[What you will do] Only the lines below from the one containing "camera: 25 degrees left, 30 degrees up" to the one containing "(684, 401) = (655, 475): black" should be repeated, both included and unchanged.

[Input]
####################

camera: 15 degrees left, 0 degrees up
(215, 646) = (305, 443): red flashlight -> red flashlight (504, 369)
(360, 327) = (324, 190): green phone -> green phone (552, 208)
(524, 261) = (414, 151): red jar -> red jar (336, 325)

####################

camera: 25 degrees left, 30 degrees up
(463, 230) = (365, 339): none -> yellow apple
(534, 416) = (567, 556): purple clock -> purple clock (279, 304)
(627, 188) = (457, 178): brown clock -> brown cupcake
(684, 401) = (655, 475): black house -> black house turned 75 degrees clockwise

####################

[Problem solution]
camera: 25 degrees left, 30 degrees up
(463, 230) = (365, 339): none -> yellow apple
(534, 416) = (567, 556): purple clock -> purple clock (279, 304)
(627, 188) = (457, 178): brown clock -> brown cupcake
(684, 401) = (655, 475): black house -> black house turned 75 degrees clockwise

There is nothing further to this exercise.